Start of Block
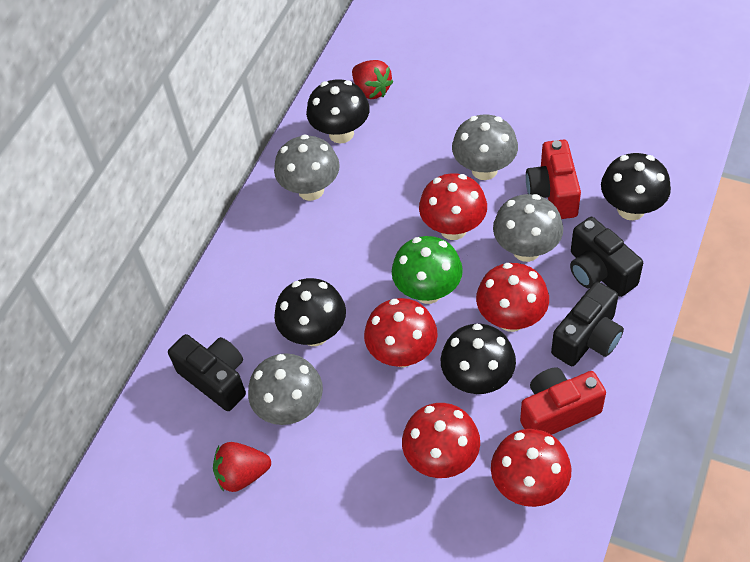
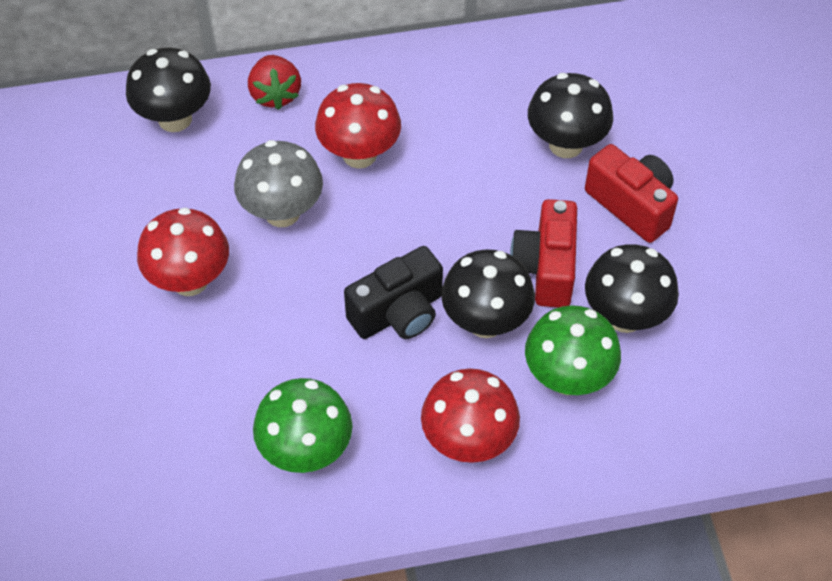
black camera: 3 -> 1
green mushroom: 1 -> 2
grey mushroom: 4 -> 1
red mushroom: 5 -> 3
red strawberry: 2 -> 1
End of Block
Start of Block
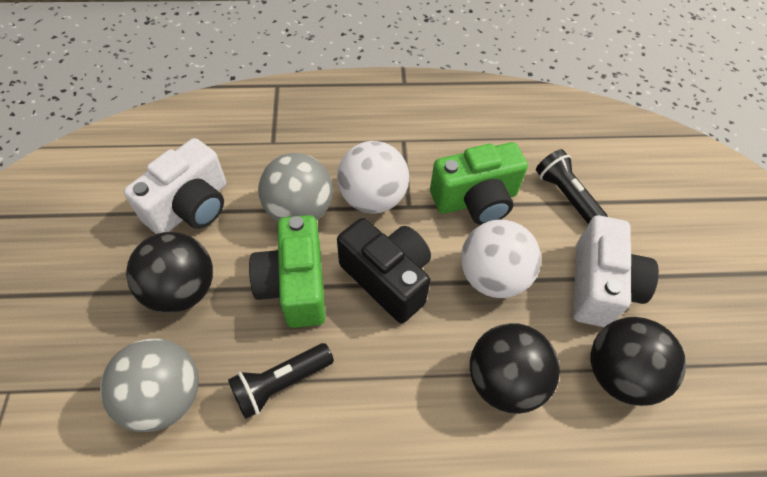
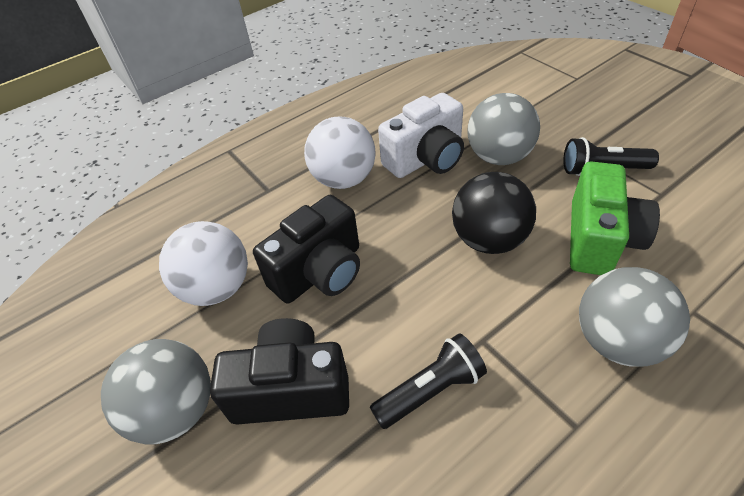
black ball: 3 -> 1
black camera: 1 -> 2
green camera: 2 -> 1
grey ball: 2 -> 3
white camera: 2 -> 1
End of Block
Start of Block
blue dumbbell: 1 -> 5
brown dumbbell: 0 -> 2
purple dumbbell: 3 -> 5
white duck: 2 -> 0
End of Block
- [Work request]:
Pick out the lines above containing the word "black", then copy them.

- [Written solution]:
black camera: 3 -> 1
black ball: 3 -> 1
black camera: 1 -> 2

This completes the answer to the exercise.